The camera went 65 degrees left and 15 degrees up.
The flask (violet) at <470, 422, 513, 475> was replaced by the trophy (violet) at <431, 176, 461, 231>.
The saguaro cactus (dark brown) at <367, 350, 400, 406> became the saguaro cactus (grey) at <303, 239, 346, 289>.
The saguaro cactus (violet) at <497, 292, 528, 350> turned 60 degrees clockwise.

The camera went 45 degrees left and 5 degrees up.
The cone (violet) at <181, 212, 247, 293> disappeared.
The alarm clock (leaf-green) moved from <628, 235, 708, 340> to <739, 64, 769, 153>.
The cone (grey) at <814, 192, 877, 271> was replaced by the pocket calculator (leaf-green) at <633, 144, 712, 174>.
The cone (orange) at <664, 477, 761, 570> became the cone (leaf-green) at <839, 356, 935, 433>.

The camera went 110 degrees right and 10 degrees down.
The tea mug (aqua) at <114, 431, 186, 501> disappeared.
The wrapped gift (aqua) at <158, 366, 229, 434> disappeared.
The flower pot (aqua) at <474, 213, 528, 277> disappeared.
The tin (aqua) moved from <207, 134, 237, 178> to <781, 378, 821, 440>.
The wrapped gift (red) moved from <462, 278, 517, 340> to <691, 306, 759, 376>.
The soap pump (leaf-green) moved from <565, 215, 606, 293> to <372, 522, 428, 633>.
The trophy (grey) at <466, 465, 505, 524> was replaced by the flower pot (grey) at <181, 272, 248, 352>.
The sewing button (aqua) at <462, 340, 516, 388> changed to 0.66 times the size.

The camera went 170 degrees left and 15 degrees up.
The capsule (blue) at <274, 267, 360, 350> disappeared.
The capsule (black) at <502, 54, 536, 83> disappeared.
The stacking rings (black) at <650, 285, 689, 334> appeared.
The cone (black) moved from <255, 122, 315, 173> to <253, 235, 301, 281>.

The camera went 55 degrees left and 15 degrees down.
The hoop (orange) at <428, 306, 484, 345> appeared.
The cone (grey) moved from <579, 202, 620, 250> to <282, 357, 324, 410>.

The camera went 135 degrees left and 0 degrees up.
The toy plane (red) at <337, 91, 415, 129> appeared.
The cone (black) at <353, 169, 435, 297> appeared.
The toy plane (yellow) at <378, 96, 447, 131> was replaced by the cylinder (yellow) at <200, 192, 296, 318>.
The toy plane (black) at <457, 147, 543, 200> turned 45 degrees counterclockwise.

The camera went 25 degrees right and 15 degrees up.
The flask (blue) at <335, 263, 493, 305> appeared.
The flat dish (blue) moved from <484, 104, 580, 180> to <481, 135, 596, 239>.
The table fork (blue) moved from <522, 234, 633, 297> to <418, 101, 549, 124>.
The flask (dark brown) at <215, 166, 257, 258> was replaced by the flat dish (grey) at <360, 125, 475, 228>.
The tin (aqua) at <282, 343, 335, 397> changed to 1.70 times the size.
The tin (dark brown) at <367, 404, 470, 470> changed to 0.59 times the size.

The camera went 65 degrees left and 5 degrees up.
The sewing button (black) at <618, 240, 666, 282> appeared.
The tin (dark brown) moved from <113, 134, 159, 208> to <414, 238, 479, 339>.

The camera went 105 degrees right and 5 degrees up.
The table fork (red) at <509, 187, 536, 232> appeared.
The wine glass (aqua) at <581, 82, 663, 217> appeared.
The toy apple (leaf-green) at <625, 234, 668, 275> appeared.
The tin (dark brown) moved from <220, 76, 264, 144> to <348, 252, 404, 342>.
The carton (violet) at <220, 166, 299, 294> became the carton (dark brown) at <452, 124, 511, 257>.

• • • • •

Print the records above exactly. Omit nothing.

The camera went 65 degrees left and 15 degrees up.
The flask (violet) at <470, 422, 513, 475> was replaced by the trophy (violet) at <431, 176, 461, 231>.
The saguaro cactus (dark brown) at <367, 350, 400, 406> became the saguaro cactus (grey) at <303, 239, 346, 289>.
The saguaro cactus (violet) at <497, 292, 528, 350> turned 60 degrees clockwise.

The camera went 45 degrees left and 5 degrees up.
The cone (violet) at <181, 212, 247, 293> disappeared.
The alarm clock (leaf-green) moved from <628, 235, 708, 340> to <739, 64, 769, 153>.
The cone (grey) at <814, 192, 877, 271> was replaced by the pocket calculator (leaf-green) at <633, 144, 712, 174>.
The cone (orange) at <664, 477, 761, 570> became the cone (leaf-green) at <839, 356, 935, 433>.

The camera went 110 degrees right and 10 degrees down.
The tea mug (aqua) at <114, 431, 186, 501> disappeared.
The wrapped gift (aqua) at <158, 366, 229, 434> disappeared.
The flower pot (aqua) at <474, 213, 528, 277> disappeared.
The tin (aqua) moved from <207, 134, 237, 178> to <781, 378, 821, 440>.
The wrapped gift (red) moved from <462, 278, 517, 340> to <691, 306, 759, 376>.
The soap pump (leaf-green) moved from <565, 215, 606, 293> to <372, 522, 428, 633>.
The trophy (grey) at <466, 465, 505, 524> was replaced by the flower pot (grey) at <181, 272, 248, 352>.
The sewing button (aqua) at <462, 340, 516, 388> changed to 0.66 times the size.

The camera went 170 degrees left and 15 degrees up.
The capsule (blue) at <274, 267, 360, 350> disappeared.
The capsule (black) at <502, 54, 536, 83> disappeared.
The stacking rings (black) at <650, 285, 689, 334> appeared.
The cone (black) moved from <255, 122, 315, 173> to <253, 235, 301, 281>.

The camera went 55 degrees left and 15 degrees down.
The hoop (orange) at <428, 306, 484, 345> appeared.
The cone (grey) moved from <579, 202, 620, 250> to <282, 357, 324, 410>.

The camera went 135 degrees left and 0 degrees up.
The toy plane (red) at <337, 91, 415, 129> appeared.
The cone (black) at <353, 169, 435, 297> appeared.
The toy plane (yellow) at <378, 96, 447, 131> was replaced by the cylinder (yellow) at <200, 192, 296, 318>.
The toy plane (black) at <457, 147, 543, 200> turned 45 degrees counterclockwise.

The camera went 25 degrees right and 15 degrees up.
The flask (blue) at <335, 263, 493, 305> appeared.
The flat dish (blue) moved from <484, 104, 580, 180> to <481, 135, 596, 239>.
The table fork (blue) moved from <522, 234, 633, 297> to <418, 101, 549, 124>.
The flask (dark brown) at <215, 166, 257, 258> was replaced by the flat dish (grey) at <360, 125, 475, 228>.
The tin (aqua) at <282, 343, 335, 397> changed to 1.70 times the size.
The tin (dark brown) at <367, 404, 470, 470> changed to 0.59 times the size.

The camera went 65 degrees left and 5 degrees up.
The sewing button (black) at <618, 240, 666, 282> appeared.
The tin (dark brown) moved from <113, 134, 159, 208> to <414, 238, 479, 339>.

The camera went 105 degrees right and 5 degrees up.
The table fork (red) at <509, 187, 536, 232> appeared.
The wine glass (aqua) at <581, 82, 663, 217> appeared.
The toy apple (leaf-green) at <625, 234, 668, 275> appeared.
The tin (dark brown) moved from <220, 76, 264, 144> to <348, 252, 404, 342>.
The carton (violet) at <220, 166, 299, 294> became the carton (dark brown) at <452, 124, 511, 257>.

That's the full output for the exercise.